WHAT THIS TASK INVOLVES
Wherever the string "AGND" shows up in the material below, copy that line.

PROVIDED RECORDS
--------------------------------

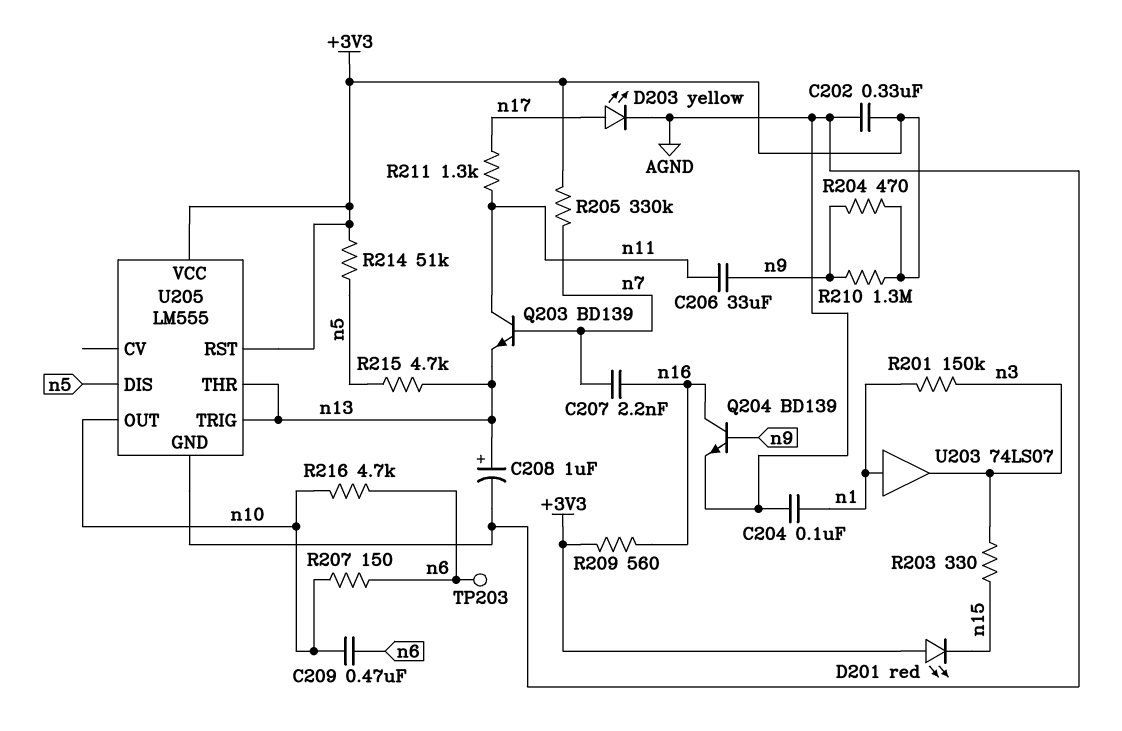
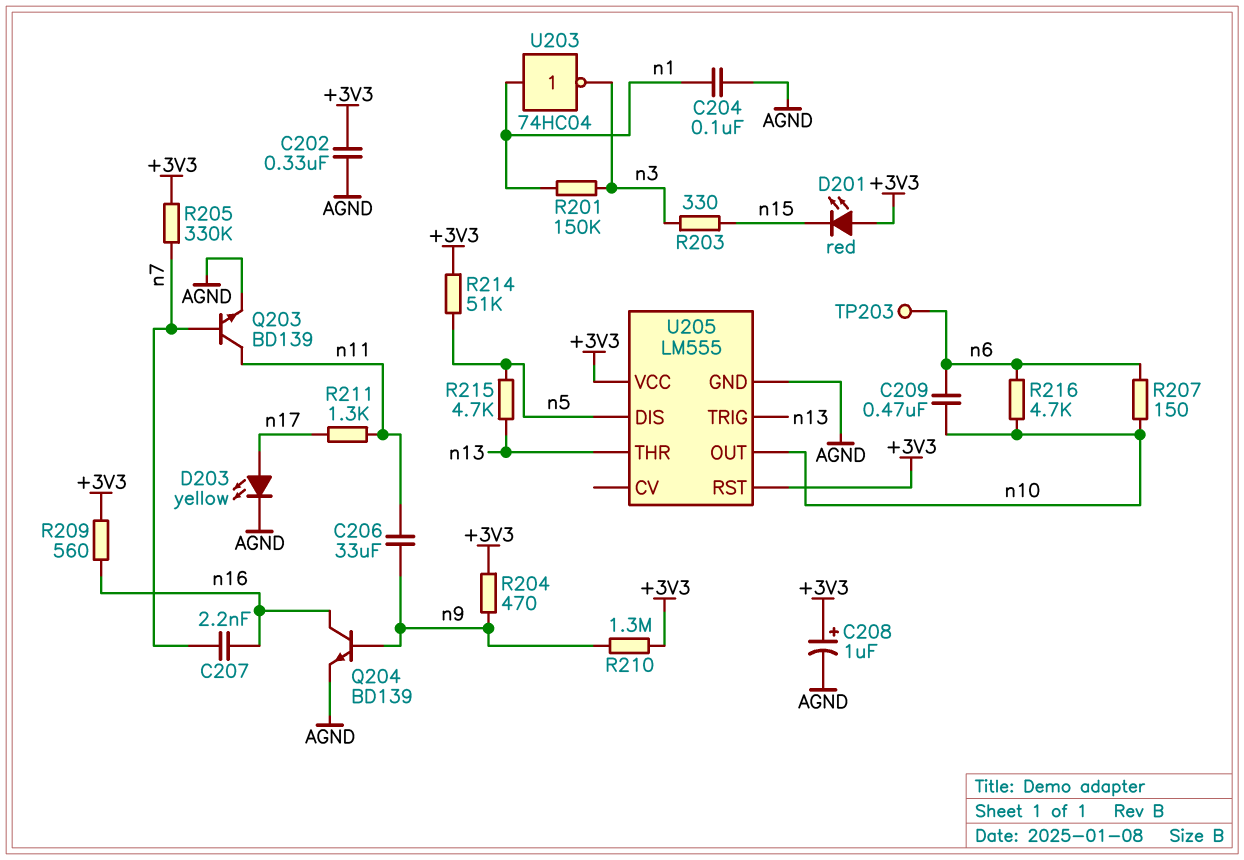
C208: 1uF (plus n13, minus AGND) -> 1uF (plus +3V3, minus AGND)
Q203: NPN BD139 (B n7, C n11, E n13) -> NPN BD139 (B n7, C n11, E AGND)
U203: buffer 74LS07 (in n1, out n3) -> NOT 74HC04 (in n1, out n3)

--------------------------------

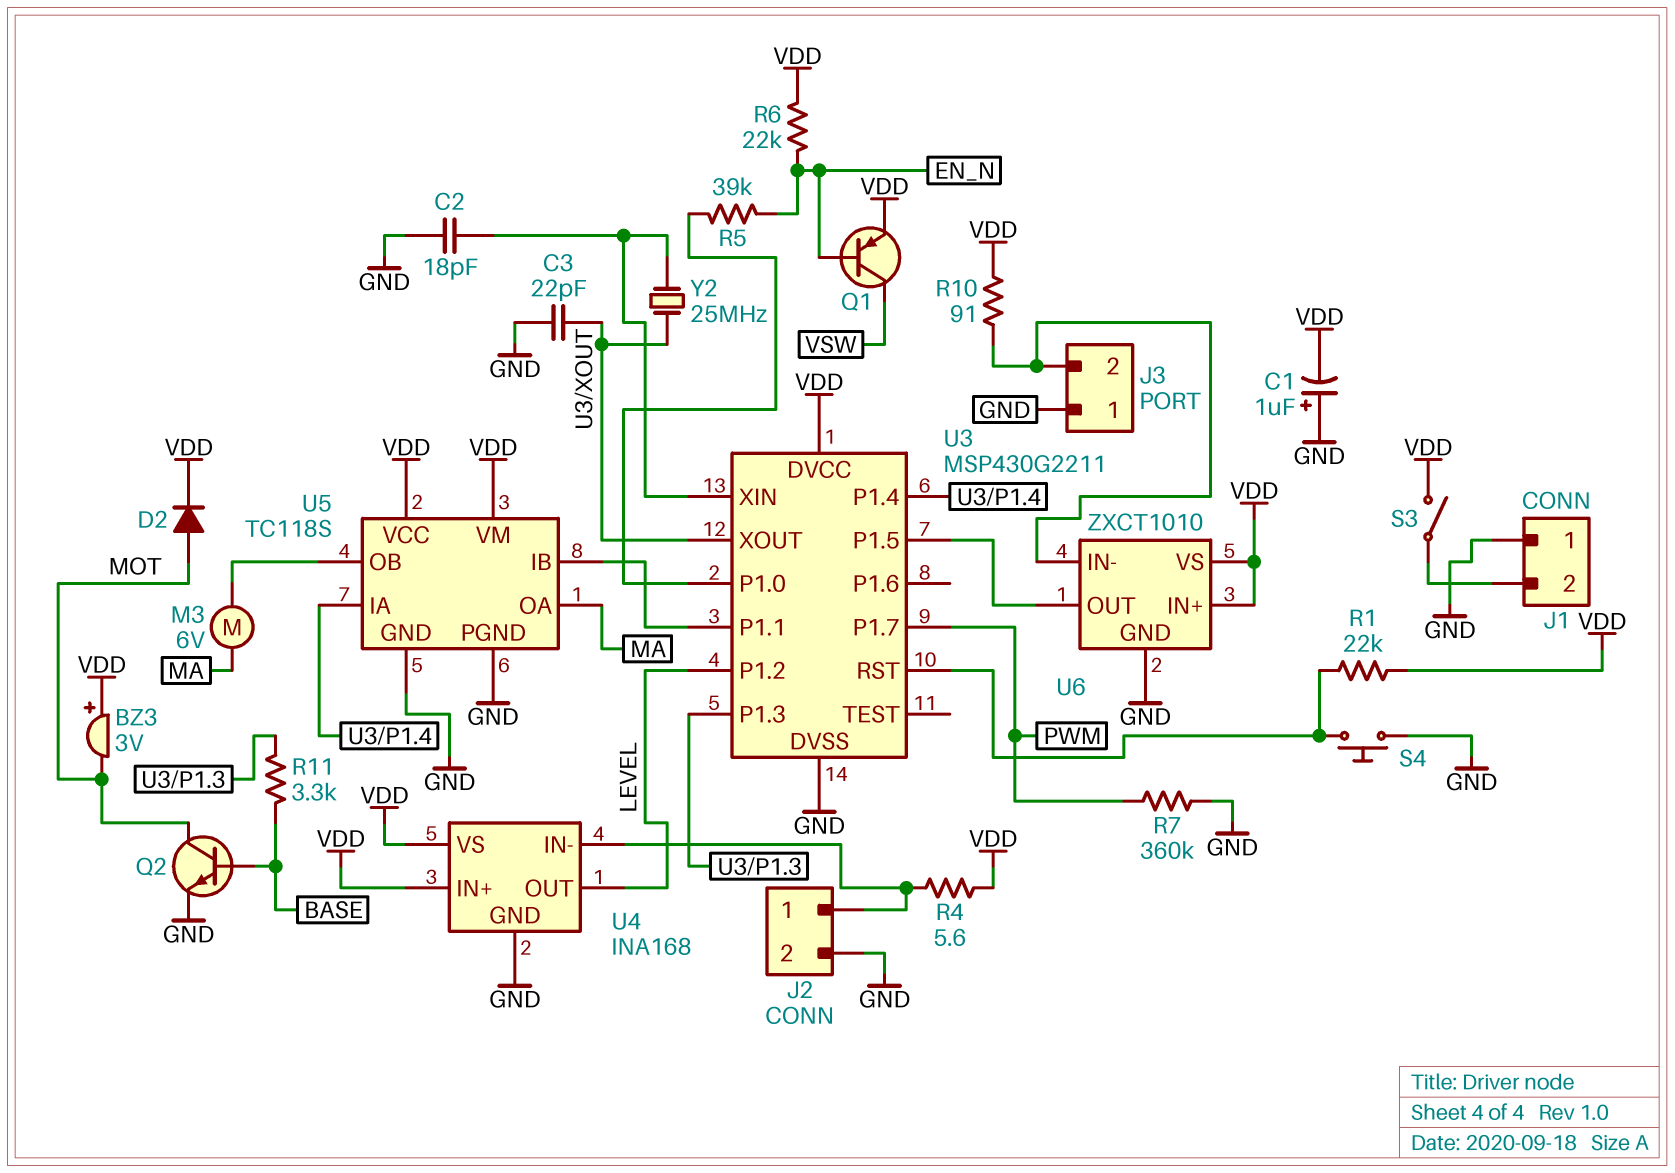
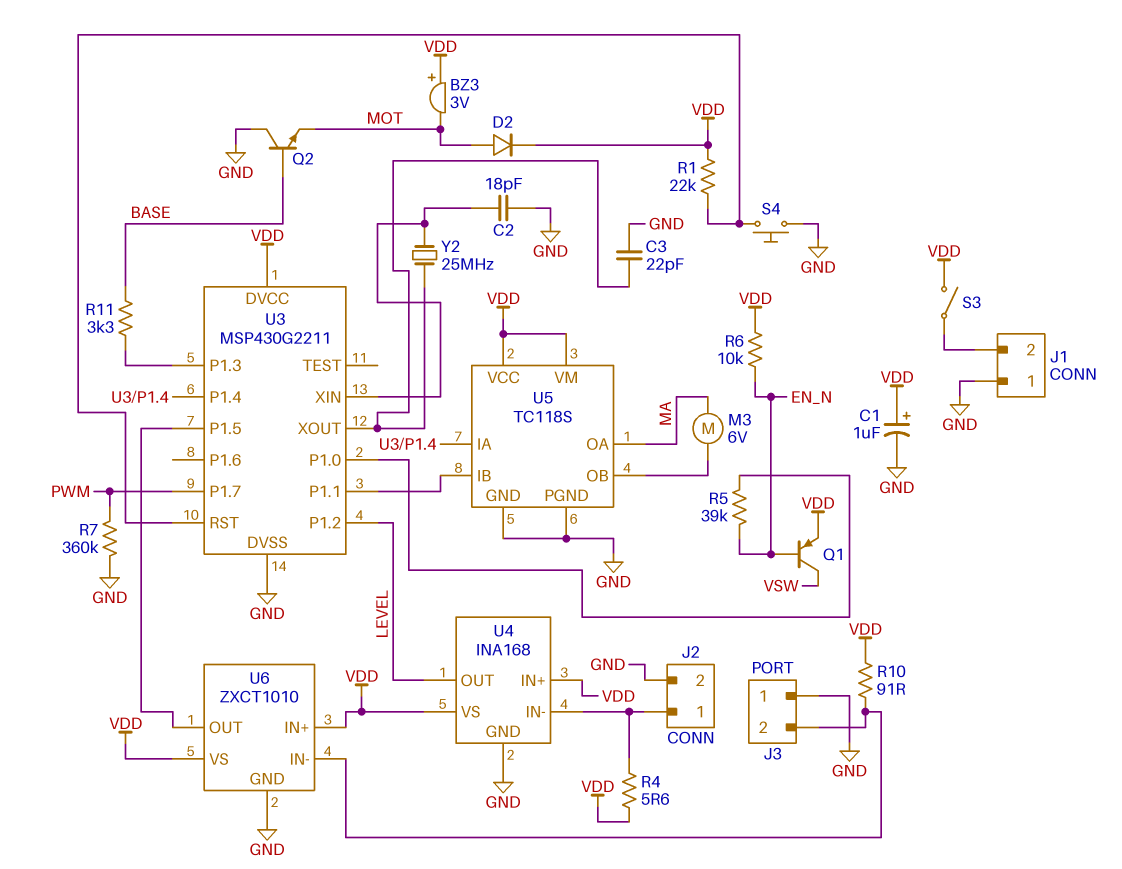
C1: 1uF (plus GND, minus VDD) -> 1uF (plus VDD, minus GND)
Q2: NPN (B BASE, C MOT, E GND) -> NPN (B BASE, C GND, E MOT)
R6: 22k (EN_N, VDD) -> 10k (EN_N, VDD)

--------------------------------

RESPONSE BOX
C208: 1uF (plus n13, minus AGND) -> 1uF (plus +3V3, minus AGND)
Q203: NPN BD139 (B n7, C n11, E n13) -> NPN BD139 (B n7, C n11, E AGND)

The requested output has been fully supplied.